===== SOURCE DATA =====

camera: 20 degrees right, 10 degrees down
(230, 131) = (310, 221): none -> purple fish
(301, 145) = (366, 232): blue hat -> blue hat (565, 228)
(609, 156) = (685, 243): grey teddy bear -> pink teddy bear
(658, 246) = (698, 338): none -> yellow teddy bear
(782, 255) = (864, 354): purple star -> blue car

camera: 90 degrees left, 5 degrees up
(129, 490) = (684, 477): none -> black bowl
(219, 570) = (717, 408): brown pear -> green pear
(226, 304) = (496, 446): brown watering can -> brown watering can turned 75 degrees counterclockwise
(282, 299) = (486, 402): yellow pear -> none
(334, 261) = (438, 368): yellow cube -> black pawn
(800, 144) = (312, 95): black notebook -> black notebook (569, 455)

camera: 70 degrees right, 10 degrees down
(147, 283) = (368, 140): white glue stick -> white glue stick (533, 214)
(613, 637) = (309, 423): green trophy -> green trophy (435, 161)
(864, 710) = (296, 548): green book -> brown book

=====
===== SOURCE DATA =====

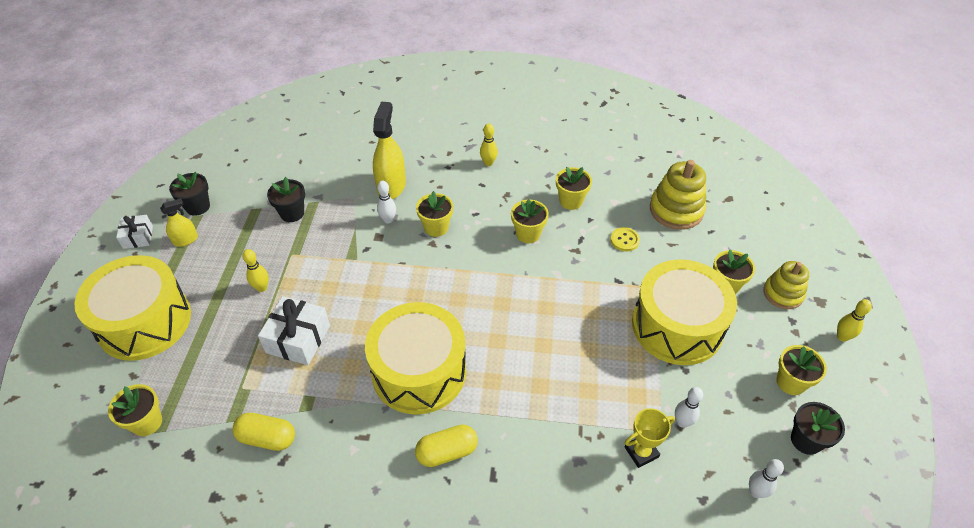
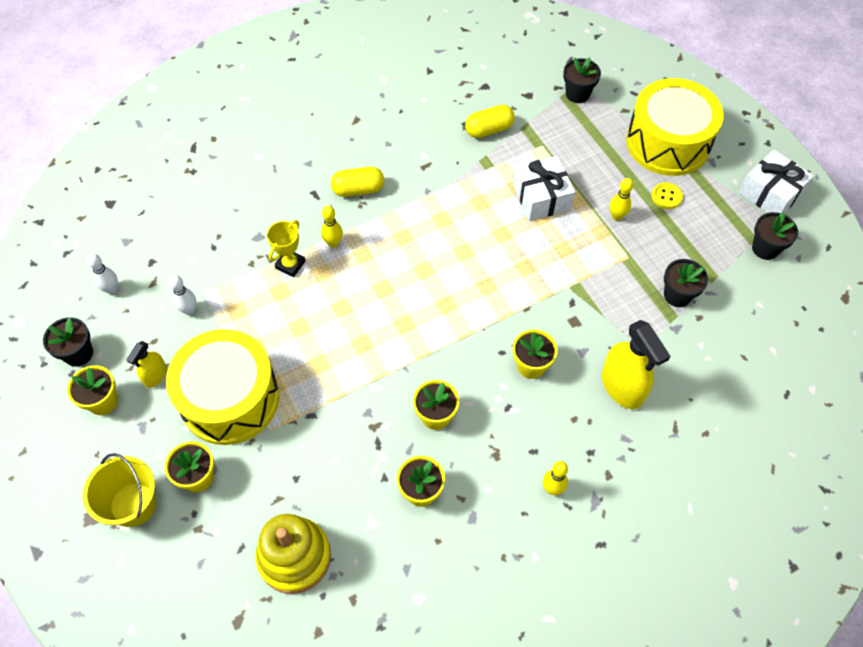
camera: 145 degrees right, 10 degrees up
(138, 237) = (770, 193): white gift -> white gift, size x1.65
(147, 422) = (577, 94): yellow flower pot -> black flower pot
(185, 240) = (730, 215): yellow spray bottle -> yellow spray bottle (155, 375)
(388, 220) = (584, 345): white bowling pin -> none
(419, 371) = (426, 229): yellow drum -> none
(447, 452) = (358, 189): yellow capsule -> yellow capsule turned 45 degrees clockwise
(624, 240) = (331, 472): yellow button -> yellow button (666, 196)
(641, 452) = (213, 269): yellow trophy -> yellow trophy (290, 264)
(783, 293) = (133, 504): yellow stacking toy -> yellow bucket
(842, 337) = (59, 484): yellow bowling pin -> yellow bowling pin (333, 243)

=====

■ WHAT THE TASK ASKS
Only those lines of the entries above that run from the line containing "(613, 637) = (309, 423): green" to the line containing "(864, 710) = (296, 548): green", both included, should be transcribed exactly.

■ OUTPUT BELOW
(613, 637) = (309, 423): green trophy -> green trophy (435, 161)
(864, 710) = (296, 548): green book -> brown book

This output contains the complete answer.